### TASK DETAILS
Somewhere below, one line contains "blue trophy: 4 -> 1" and a later line contains "yellow trophy: 0 -> 1". Output those two lines and everything between them exactly, and nothing else.

### RECORDS SUPPLIED

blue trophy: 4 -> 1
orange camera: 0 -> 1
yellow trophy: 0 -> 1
--
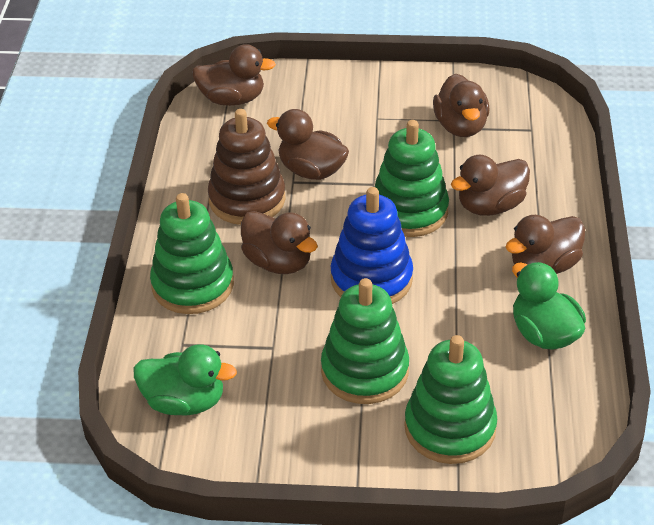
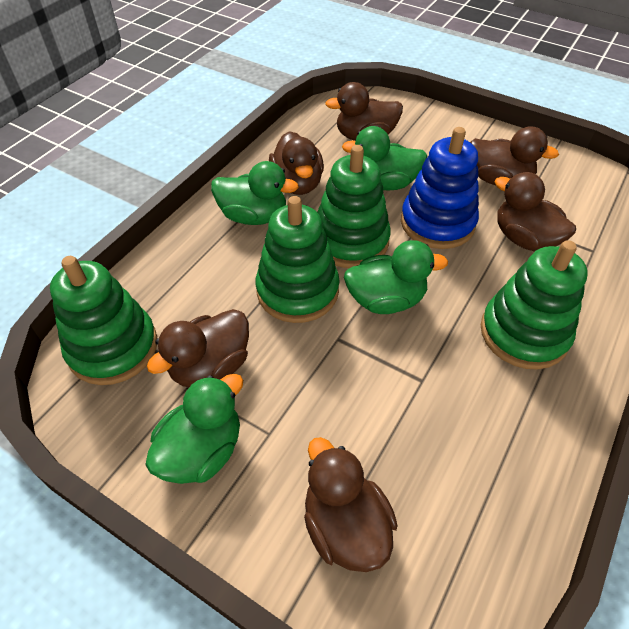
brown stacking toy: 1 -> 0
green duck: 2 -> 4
--
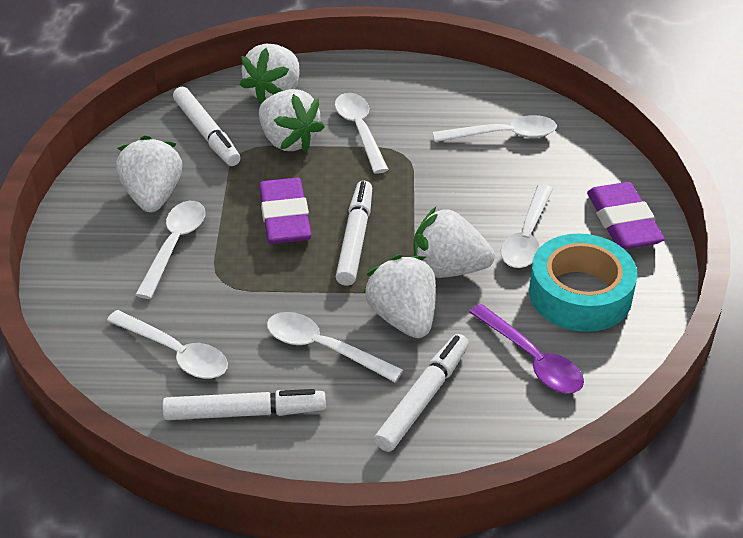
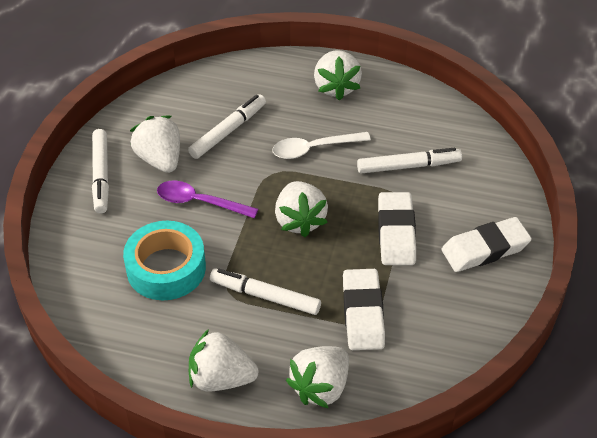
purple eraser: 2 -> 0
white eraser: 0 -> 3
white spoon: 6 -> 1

### RESULT OF THIS TASK
blue trophy: 4 -> 1
orange camera: 0 -> 1
yellow trophy: 0 -> 1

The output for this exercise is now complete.